(Stored data entries)
* * *

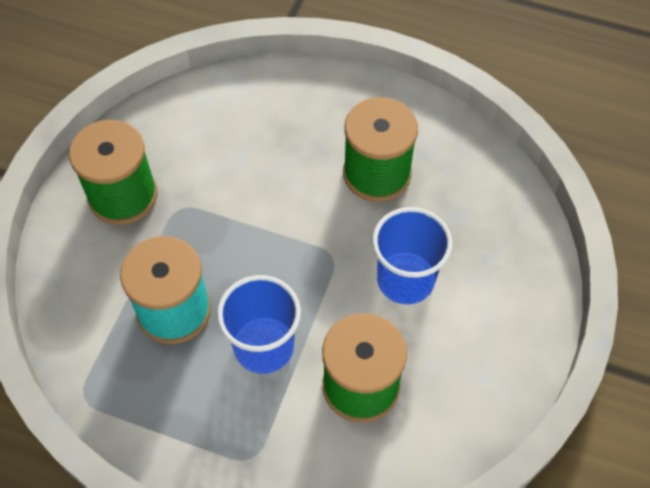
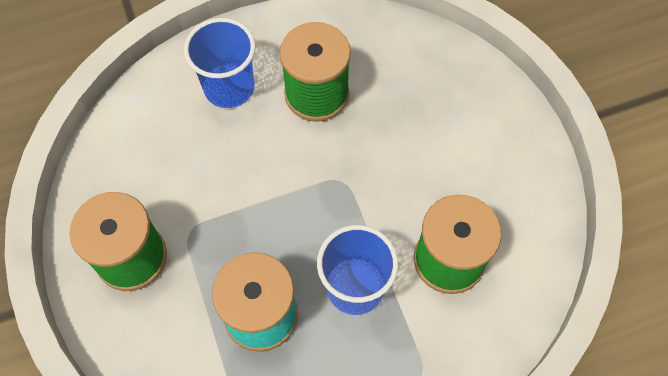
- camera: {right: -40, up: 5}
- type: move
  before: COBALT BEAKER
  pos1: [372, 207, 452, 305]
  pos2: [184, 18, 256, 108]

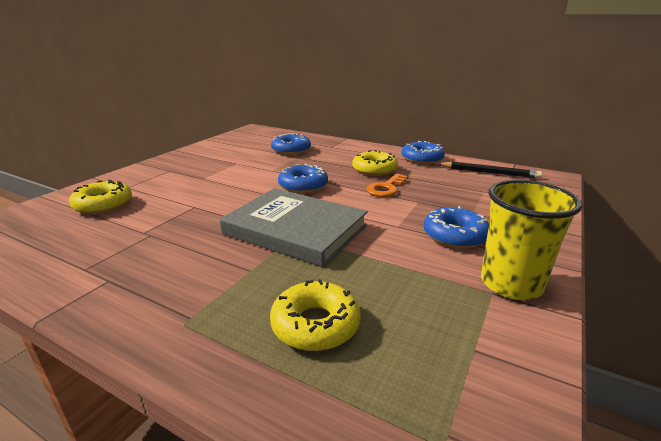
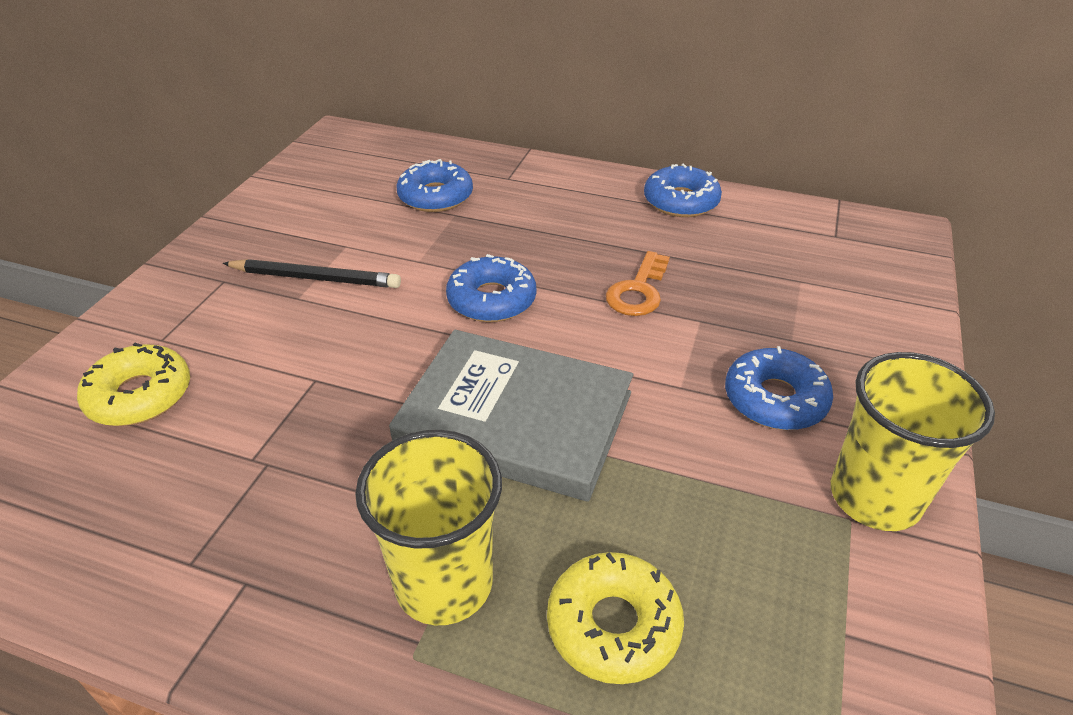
- camera: {right: -10, up: 15}
- type: move
  before: EBONY LEAD PENCIL
  pos1: [437, 162, 542, 179]
  pos2: [222, 259, 401, 288]
- type: insert
  after: GOLDEN BEAKER
  pos2: [355, 430, 502, 625]
- type: delete
  before: GOLDEN DOUGHNUT
  pos1: [352, 150, 398, 176]

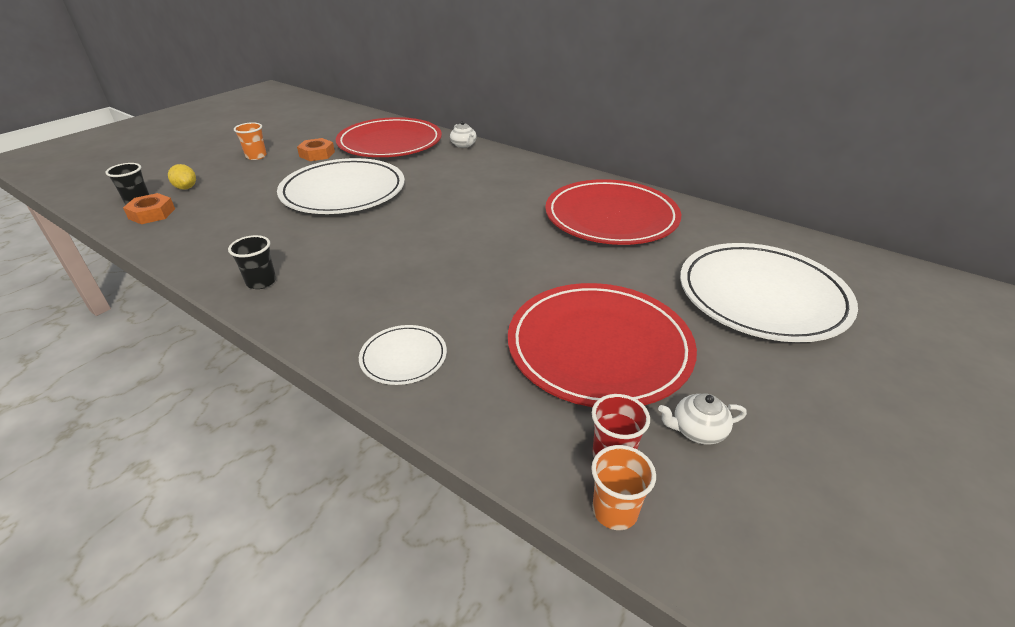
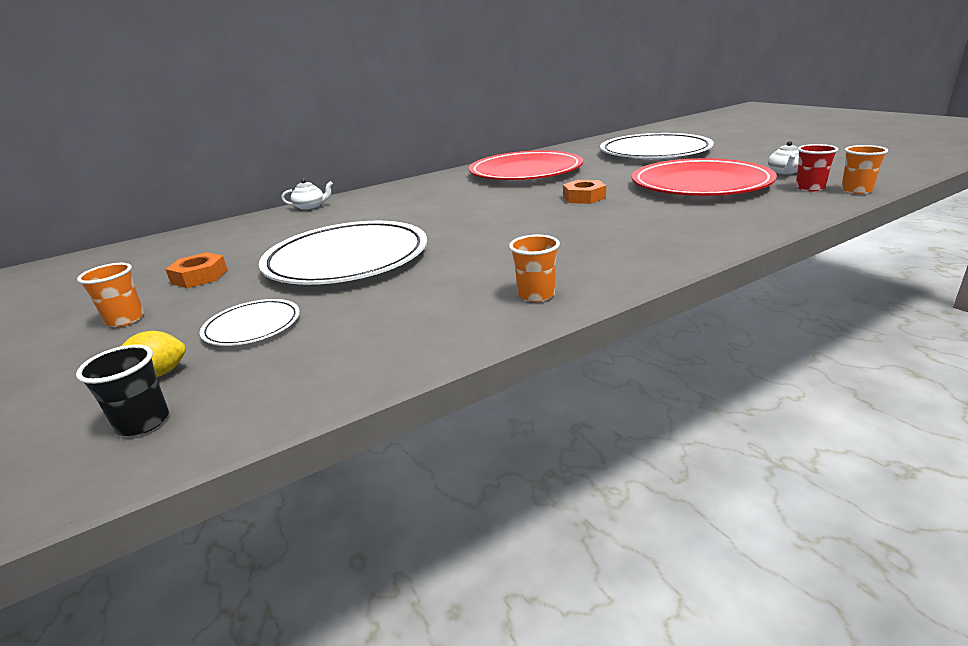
- camera: {right: -65, up: -10}
- type: move
  before: WHITE FLAT DISH
  pos1: [359, 325, 447, 385]
  pos2: [200, 299, 300, 346]
- type: recolor
  before: EBONY BEAKER
  after: ORANGE-COLOURED BEAKER
  pos1: [228, 235, 276, 289]
  pos2: [509, 235, 560, 302]
- type: move
  before: ORANGE-COLOURED HEX NUT
  pos1: [123, 193, 175, 224]
  pos2: [563, 180, 606, 204]
- type: delete
  before: SCARLET FLAT DISH
  pos1: [336, 117, 442, 157]

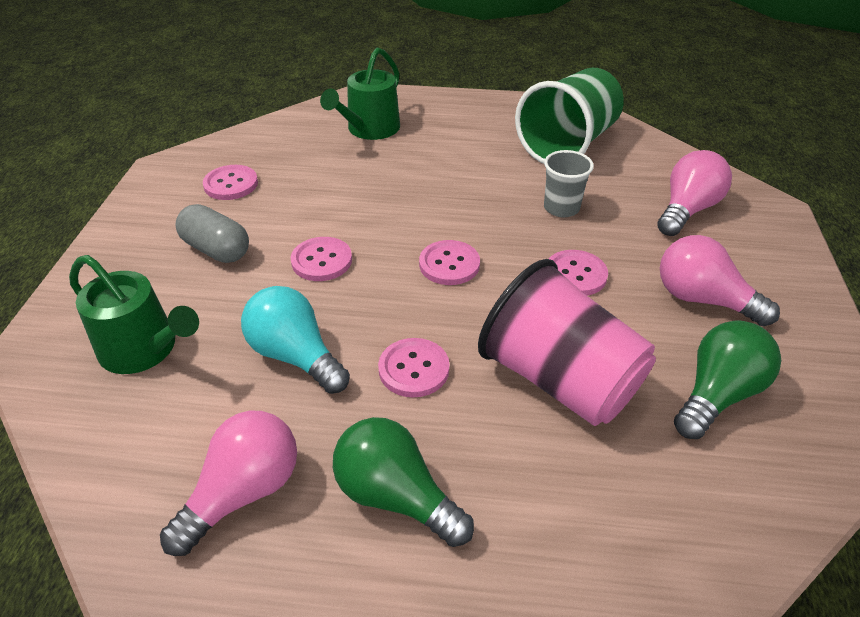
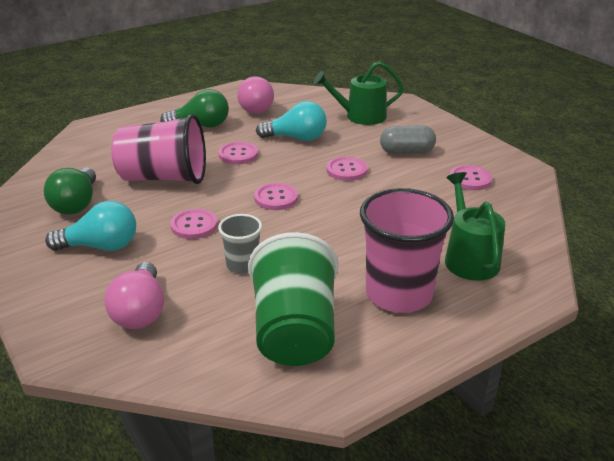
- camera: {right: 140, up: -10}
- type: recolor
  before: ROSY LIGHTBULB
  after: AQUA LIGHTBULB
  pos1: [660, 235, 780, 326]
  pos2: [45, 201, 136, 251]
- type: insert
  after: ROSY BEAKER
  pos2: [360, 188, 454, 313]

* * *

Aim of the task —
Where a line above contains the string "after", tally it, then give the number alone.

Exercise solution —
4